EXERCISE BRIEF >> Below are entries. Reproduce exactly the lines between the line holding "lime brick L7" and the line holding "purple brick N4", inclusive, and only those.

SOURCE MATERIAL >>
______

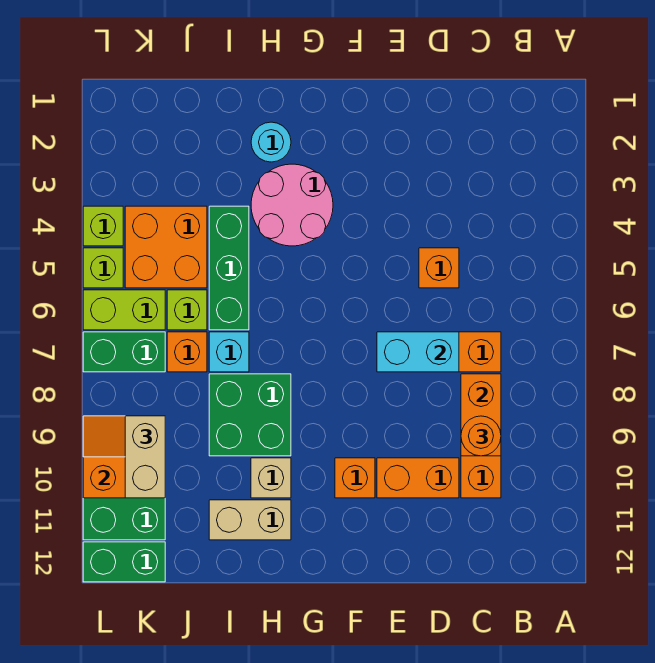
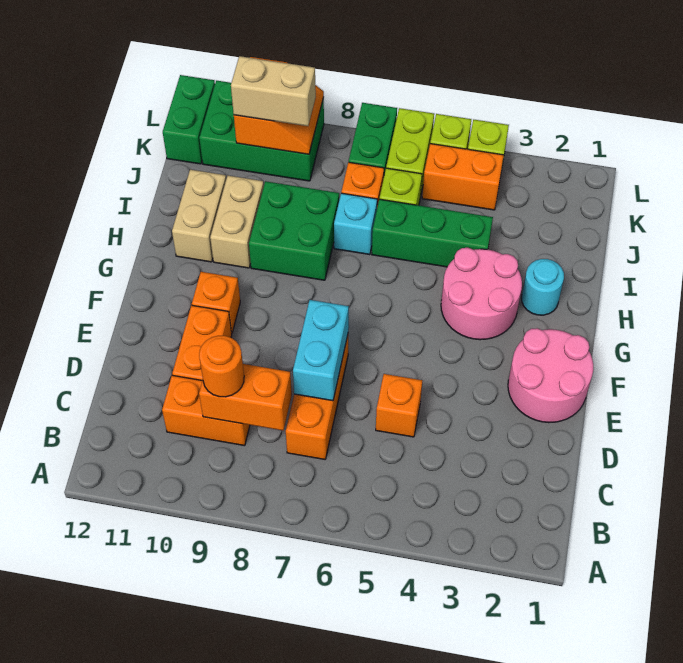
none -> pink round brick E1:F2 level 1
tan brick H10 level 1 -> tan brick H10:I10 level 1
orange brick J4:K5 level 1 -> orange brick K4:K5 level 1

______

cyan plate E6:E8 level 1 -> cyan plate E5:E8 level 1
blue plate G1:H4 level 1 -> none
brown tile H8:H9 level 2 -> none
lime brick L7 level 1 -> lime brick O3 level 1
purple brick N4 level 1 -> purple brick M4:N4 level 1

______

SOLVED EXERCISE >>
lime brick L7 level 1 -> lime brick O3 level 1
purple brick N4 level 1 -> purple brick M4:N4 level 1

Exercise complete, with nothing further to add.